● What to work on: Skipping all pictures, print exactly the lines below from the one with "HALL3 pin OUT: none -> 13" through the final line.

Start of Data for analysis

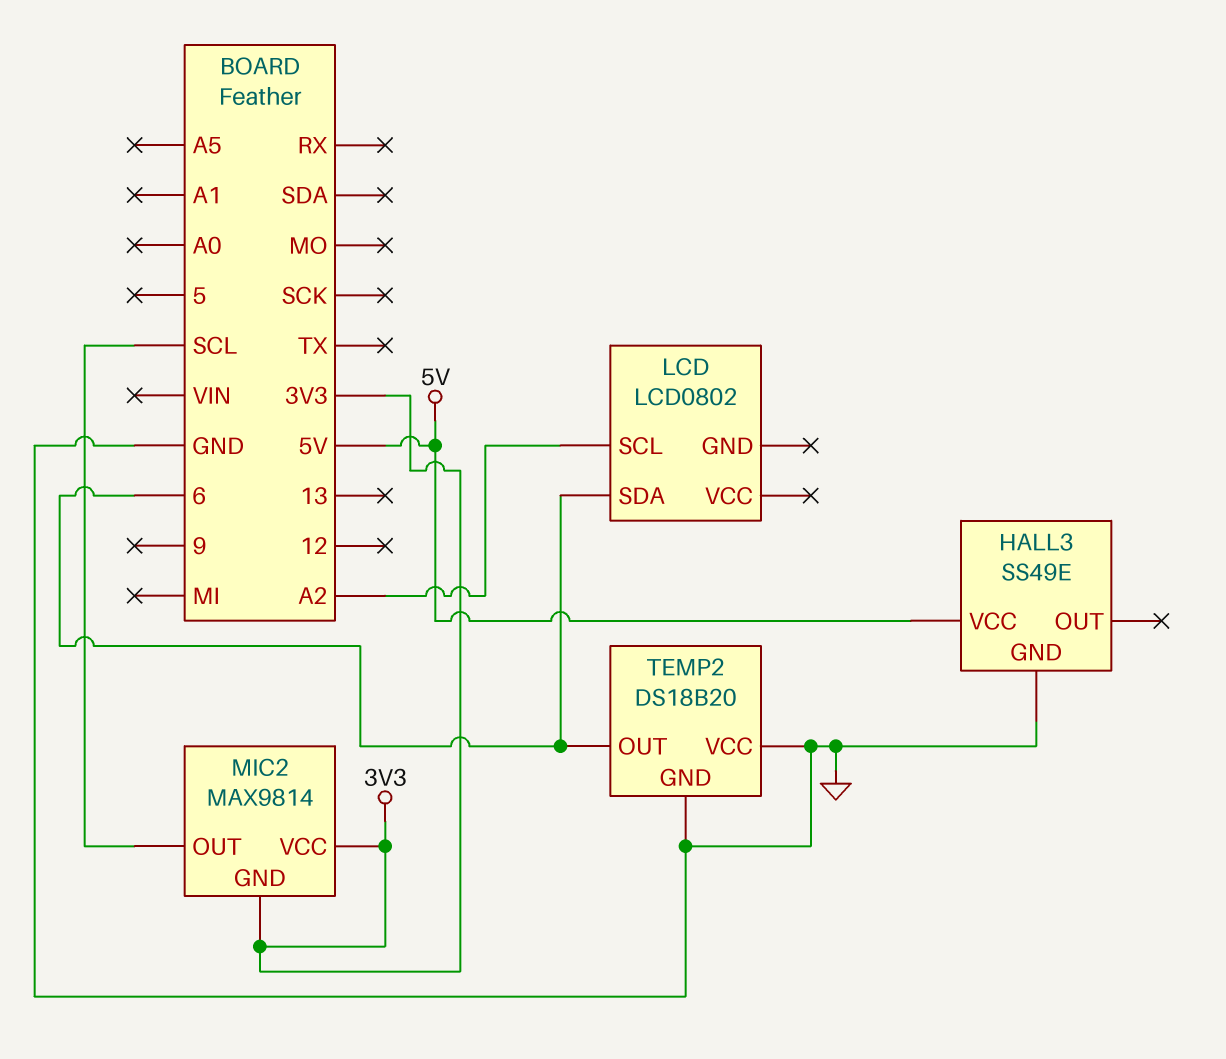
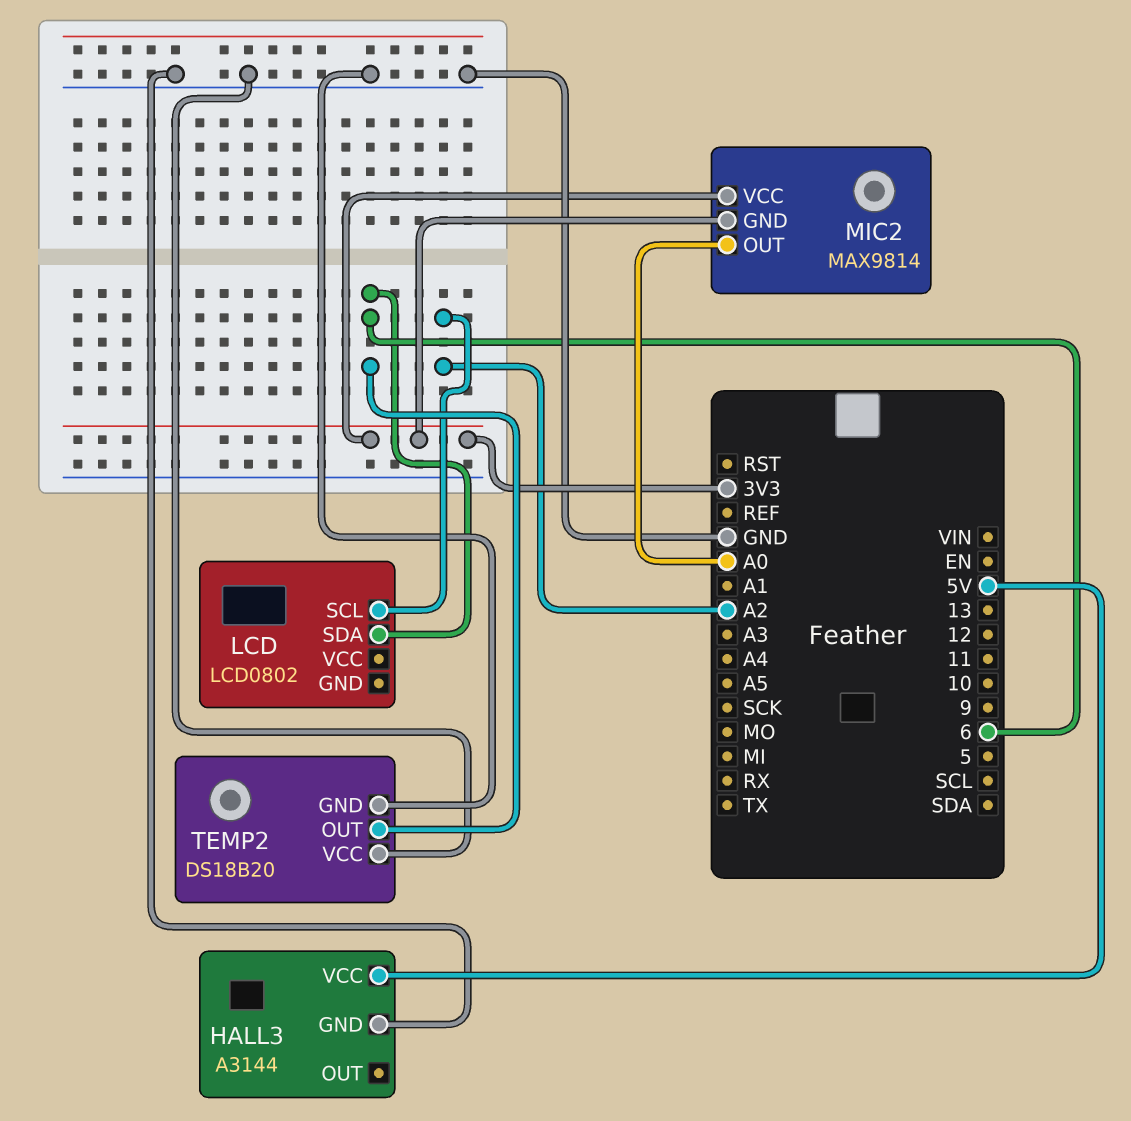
HALL3: SS49E -> A3144
MIC2 pin OUT: SCL -> A0

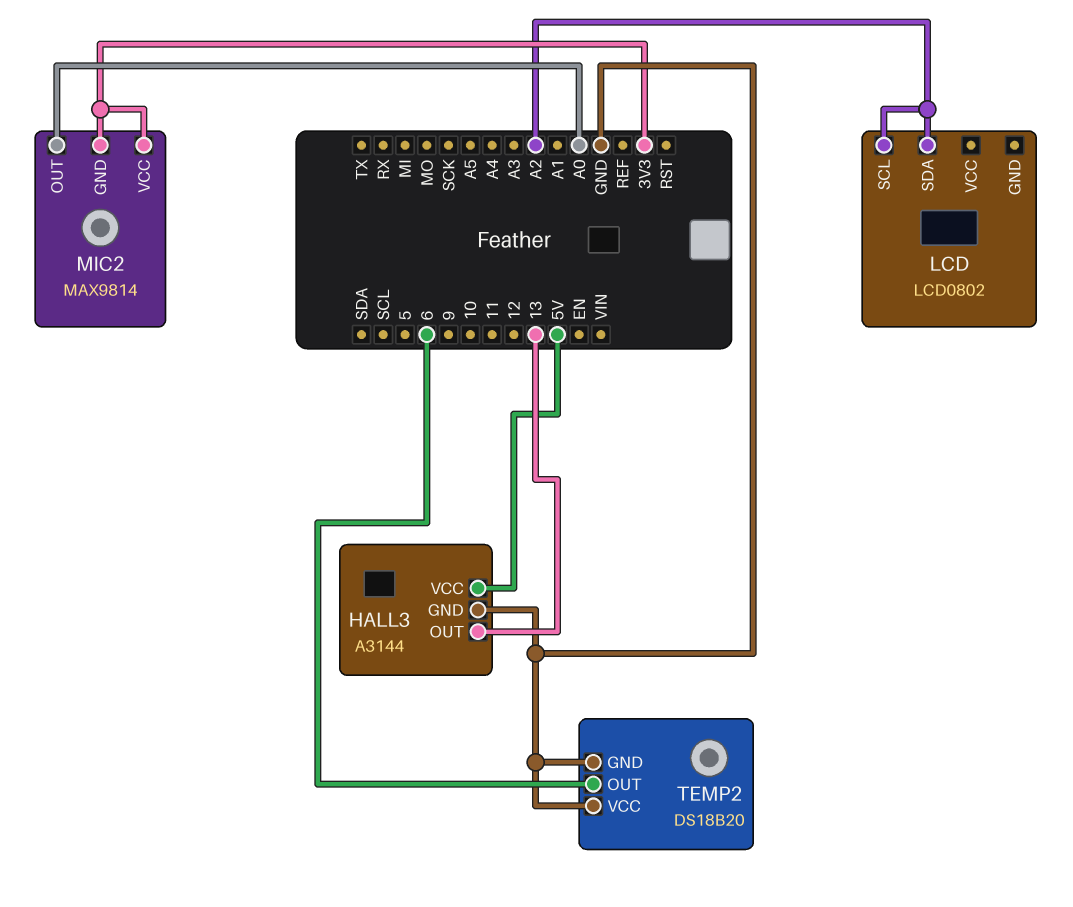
HALL3 pin OUT: none -> 13
LCD pin SDA: 6 -> A2

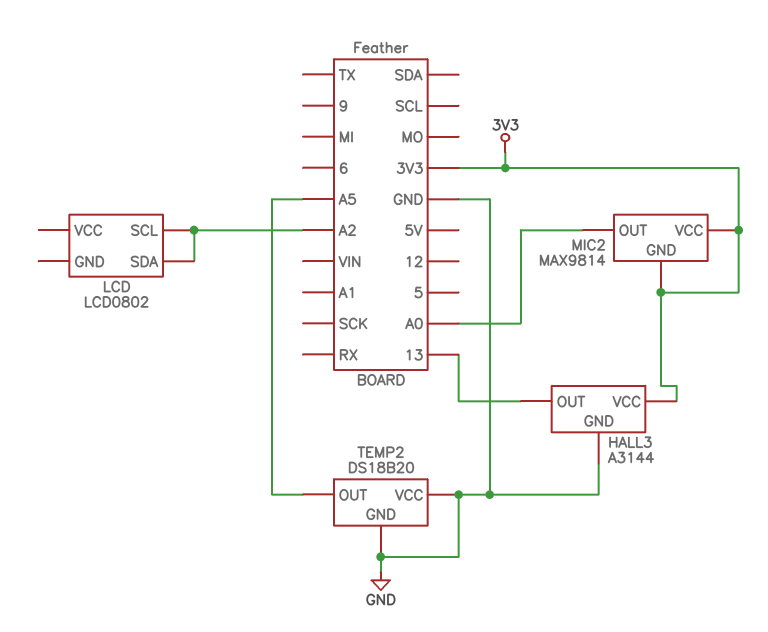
HALL3 pin VCC: 5V -> 3V3
TEMP2 pin OUT: 6 -> A5

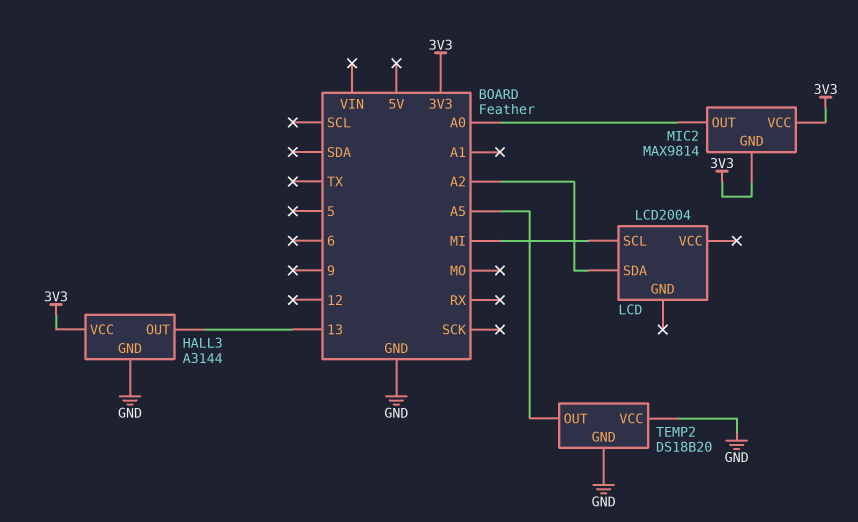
LCD: LCD0802 -> LCD2004
LCD pin SCL: A2 -> MI

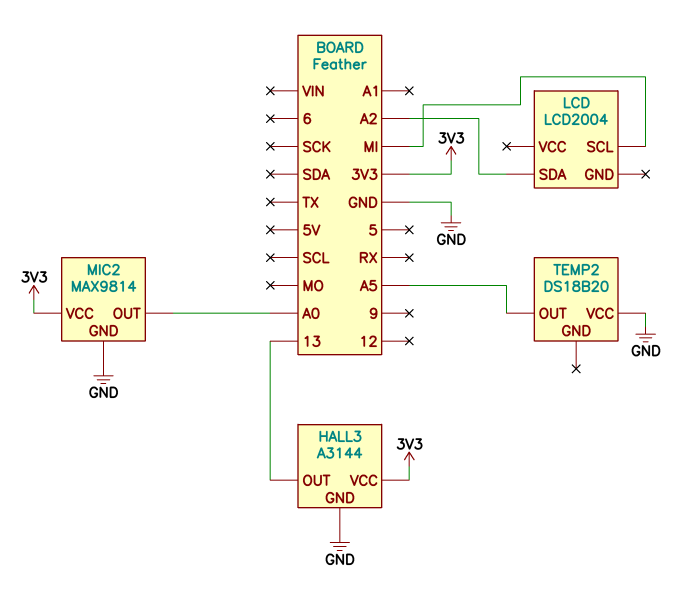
MIC2 pin GND: 3V3 -> GND
TEMP2 pin GND: GND -> none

End of Data for analysis

● Reply:
HALL3 pin OUT: none -> 13
LCD pin SDA: 6 -> A2

HALL3 pin VCC: 5V -> 3V3
TEMP2 pin OUT: 6 -> A5

LCD: LCD0802 -> LCD2004
LCD pin SCL: A2 -> MI

MIC2 pin GND: 3V3 -> GND
TEMP2 pin GND: GND -> none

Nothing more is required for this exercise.